The problem => Everything from the line that holds "CN6 pin 2: GND -> none" through the end of the data below should be output exactly, both ends included.

######

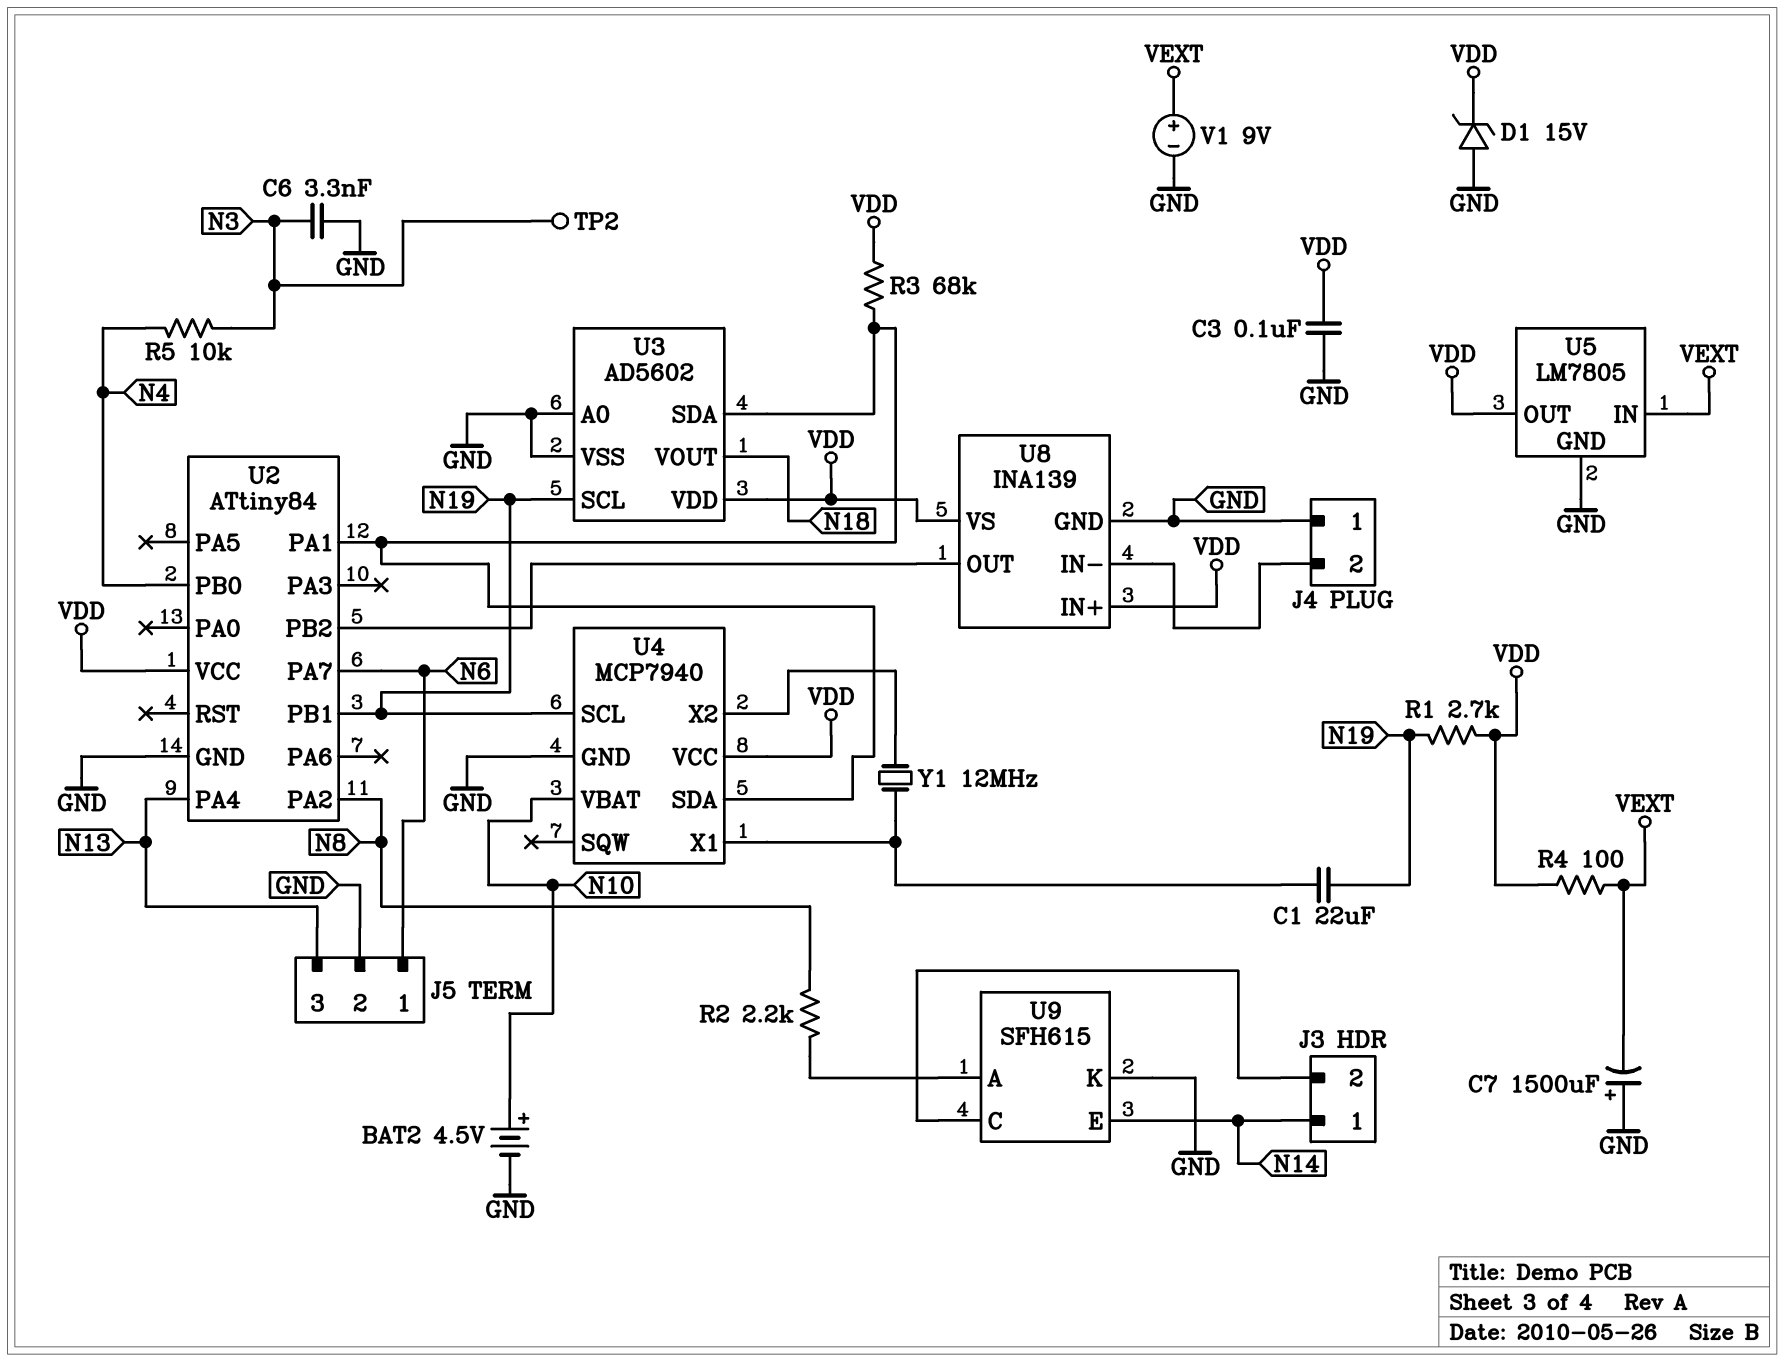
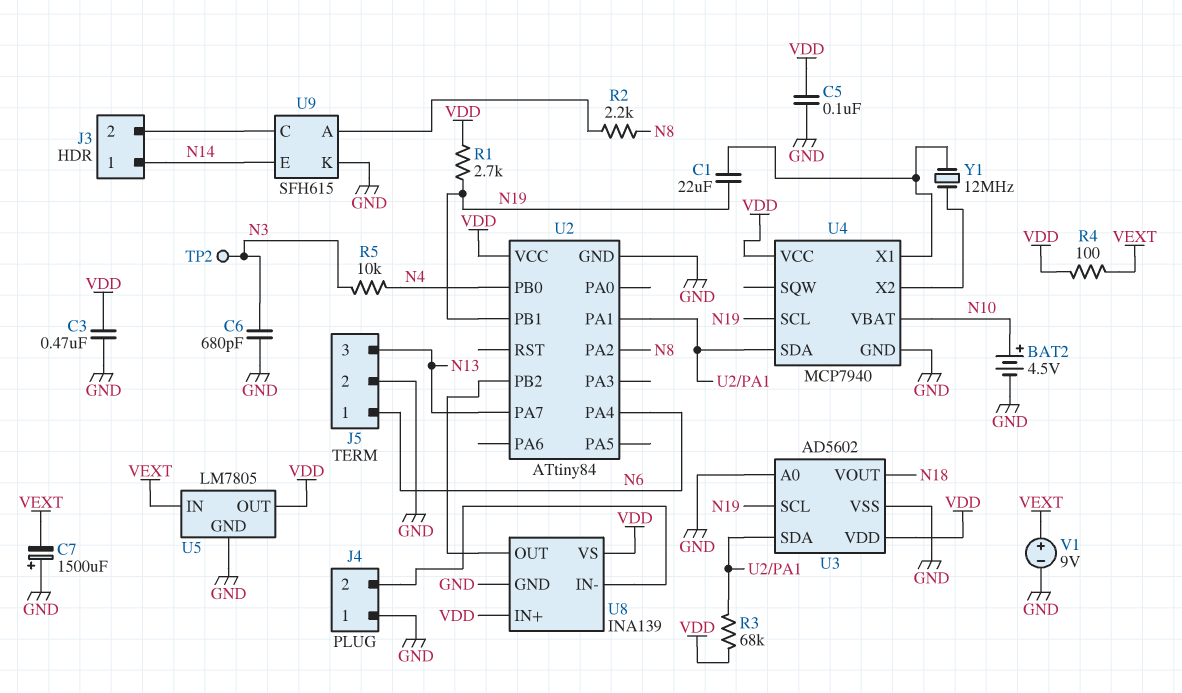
C3: 100nF (GND, VDD) -> 470nF (GND, VDD)
C5: none -> 100nF (GND, VDD)
C6: 3.3nF (GND, N3) -> 680pF (GND, N3)
D1: zener 15V (A GND, K VDD) -> none
U2 pin PA4: N13 -> N6
U2 pin PA7: N6 -> N13

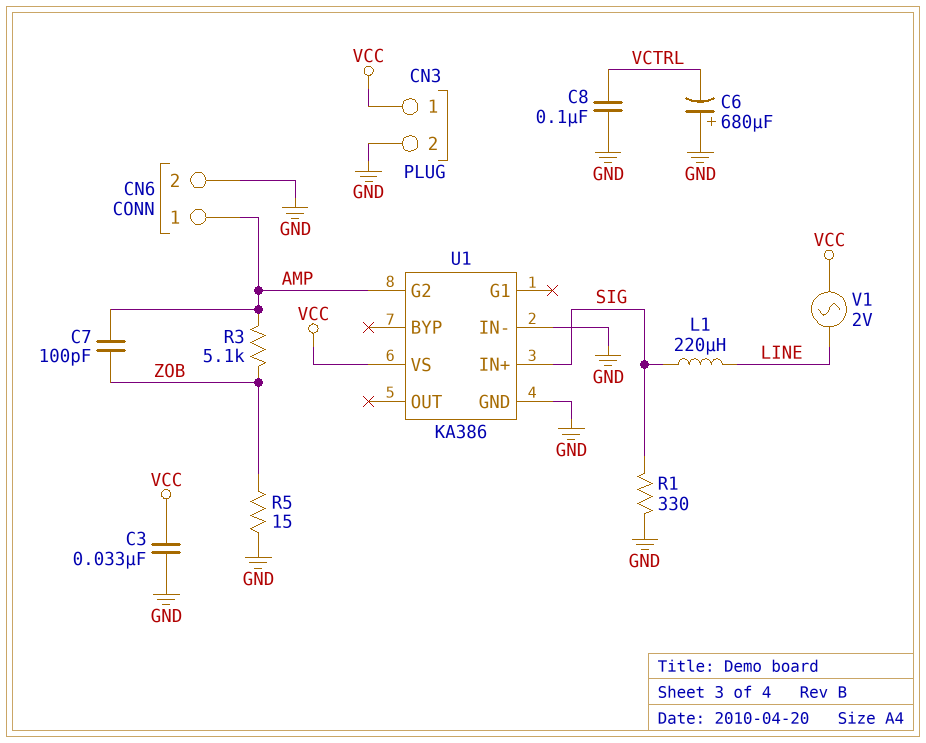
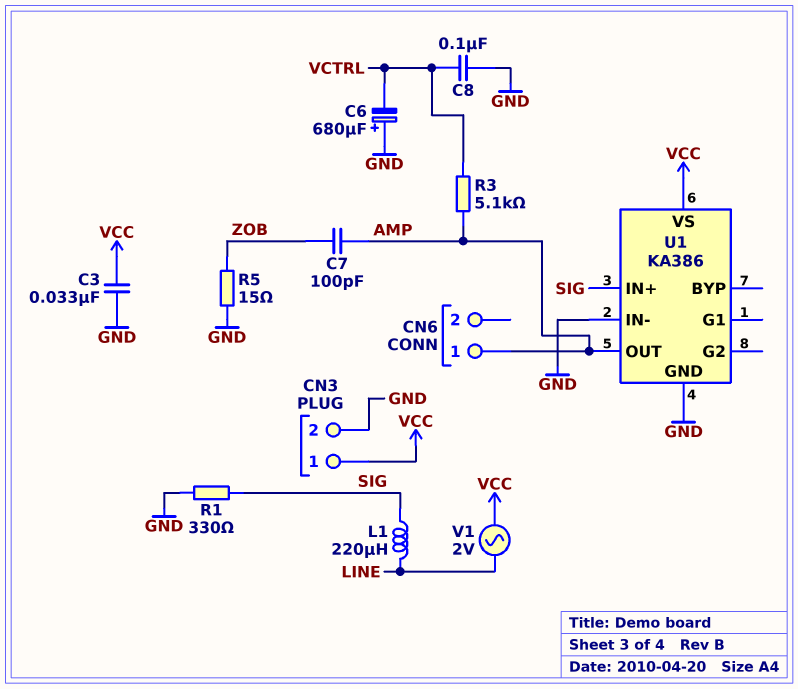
CN6 pin 2: GND -> none
R3: 5.1k (AMP, ZOB) -> 5.1k (AMP, VCTRL)
U1 pin G2: AMP -> none
U1 pin OUT: none -> AMP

######

Answer box =>
CN6 pin 2: GND -> none
R3: 5.1k (AMP, ZOB) -> 5.1k (AMP, VCTRL)
U1 pin G2: AMP -> none
U1 pin OUT: none -> AMP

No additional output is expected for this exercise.